*Exercise*. Without any images, write the listing below out word for word.

Supplied records section start

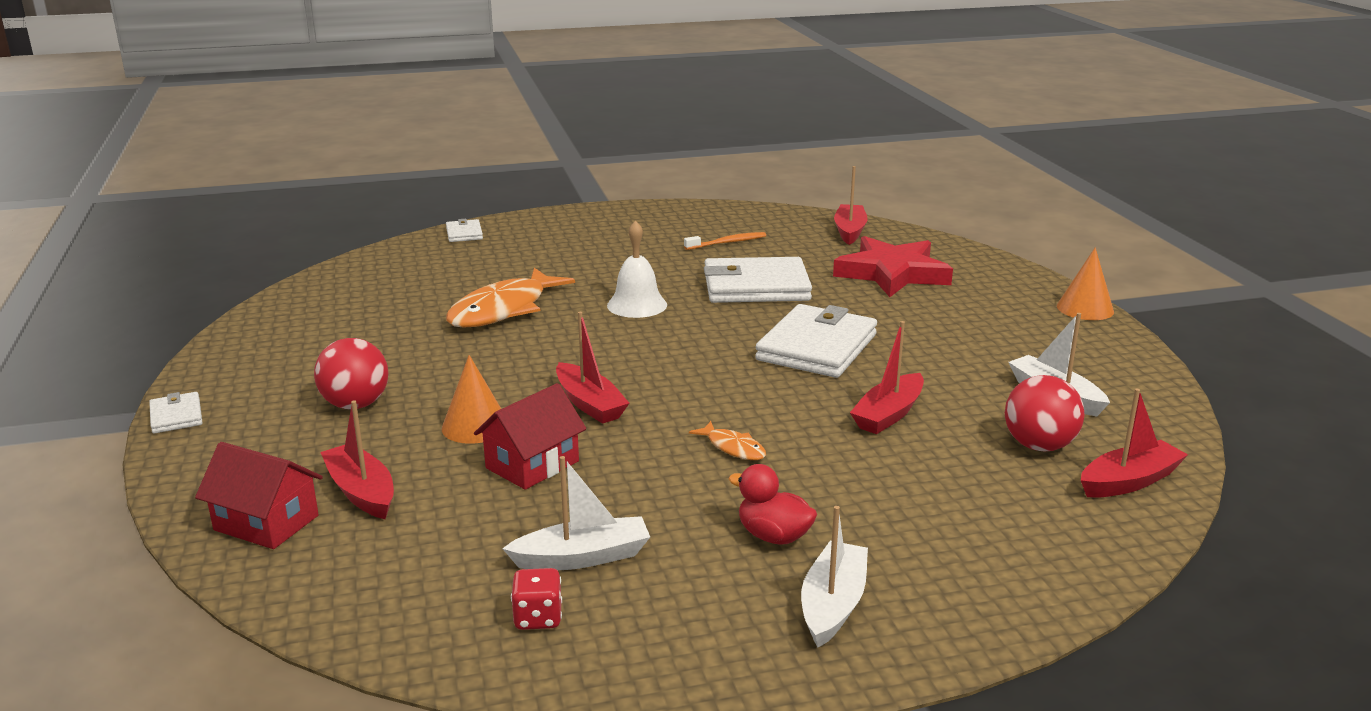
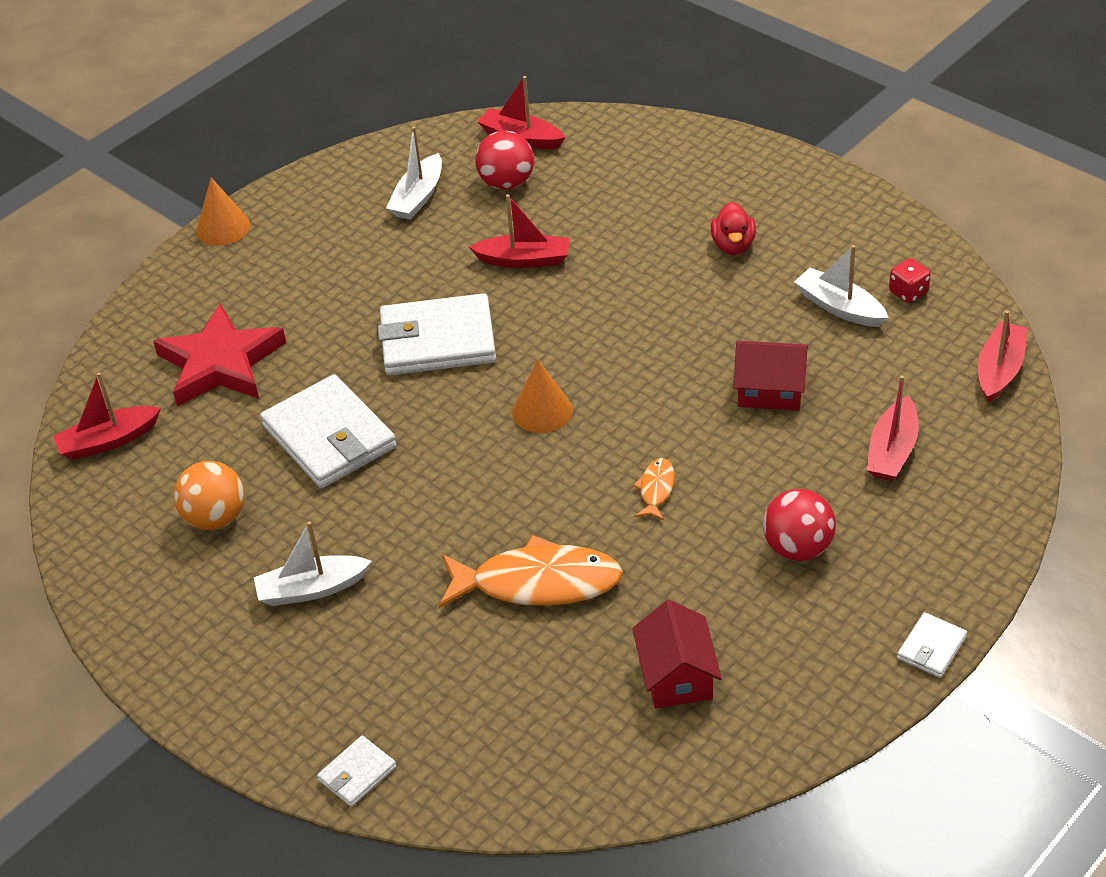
camera: 120 degrees left, 20 degrees up
red house [195,442,323,549] -> red house moved to [632,600,722,708]
orange cone [442,355,501,444] -> orange cone moved to [513,359,573,433]
red boat [556,312,629,424] -> red boat moved to [978,310,1028,403]
white bell [607,220,667,318] -> none
orange toothbrush [684,232,766,250] -> orange ball [174,461,244,530]
orange fish [689,421,766,460] -> orange fish moved to [633,458,675,521]
white boat [801,506,868,647] -> white boat moved to [254,521,372,606]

Supplied records section end

*Final answer*.
camera: 120 degrees left, 20 degrees up
red house [195,442,323,549] -> red house moved to [632,600,722,708]
orange cone [442,355,501,444] -> orange cone moved to [513,359,573,433]
red boat [556,312,629,424] -> red boat moved to [978,310,1028,403]
white bell [607,220,667,318] -> none
orange toothbrush [684,232,766,250] -> orange ball [174,461,244,530]
orange fish [689,421,766,460] -> orange fish moved to [633,458,675,521]
white boat [801,506,868,647] -> white boat moved to [254,521,372,606]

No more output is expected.